## Problem to solve
Wherever the listing holds a picture, leave it out, and copy the remainder exactly.

## Recorded data

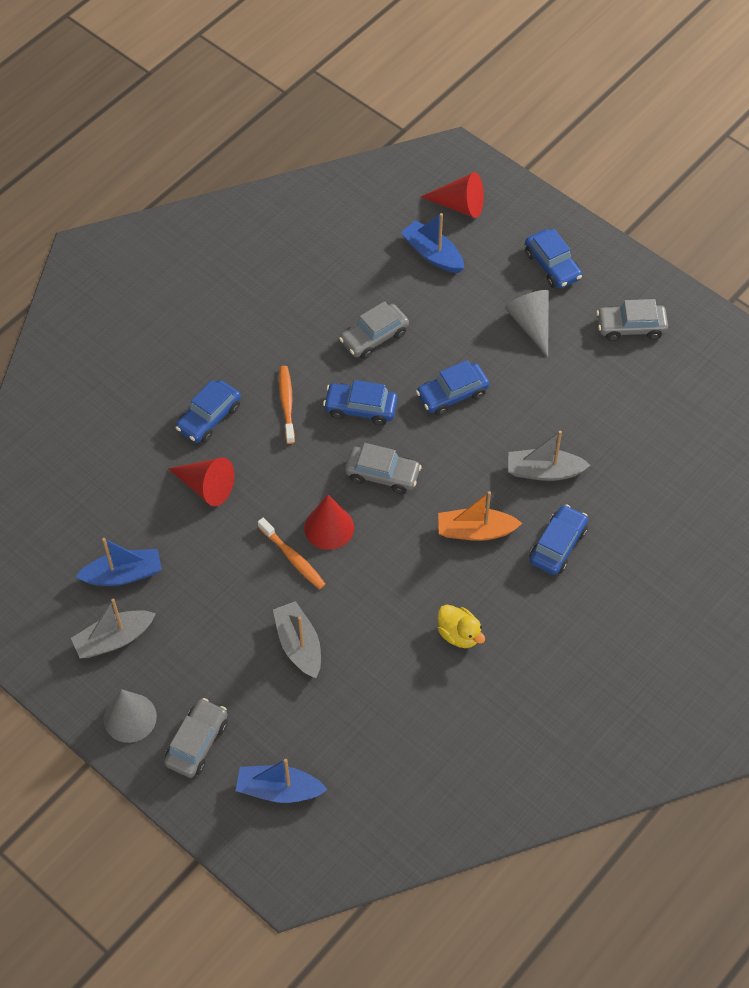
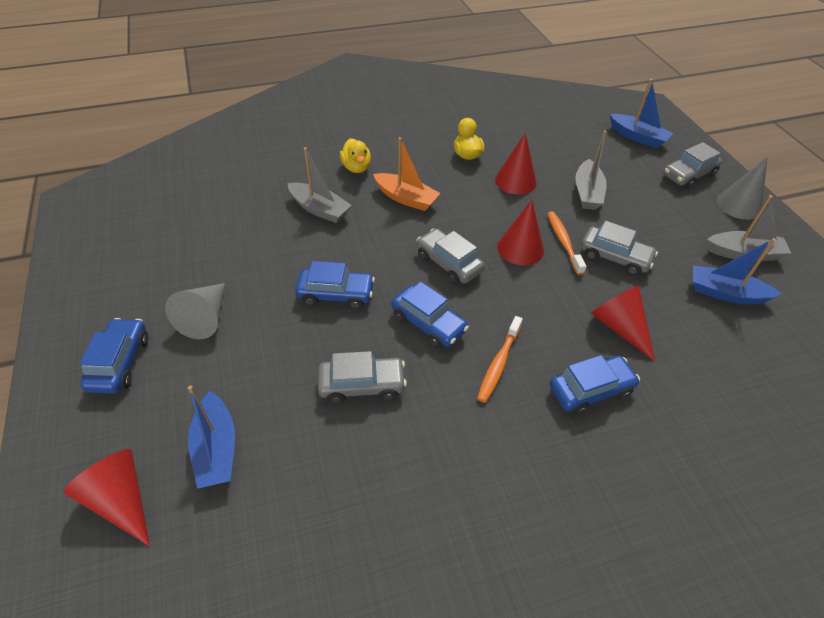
camera: 150 degrees left, 10 degrees down
(382, 620) = (515, 181): none -> red cone
(558, 545) = (356, 168): blue car -> yellow duck
(630, 327) = (131, 271): grey car -> grey car (614, 257)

## Result for this task
camera: 150 degrees left, 10 degrees down
(382, 620) = (515, 181): none -> red cone
(558, 545) = (356, 168): blue car -> yellow duck
(630, 327) = (131, 271): grey car -> grey car (614, 257)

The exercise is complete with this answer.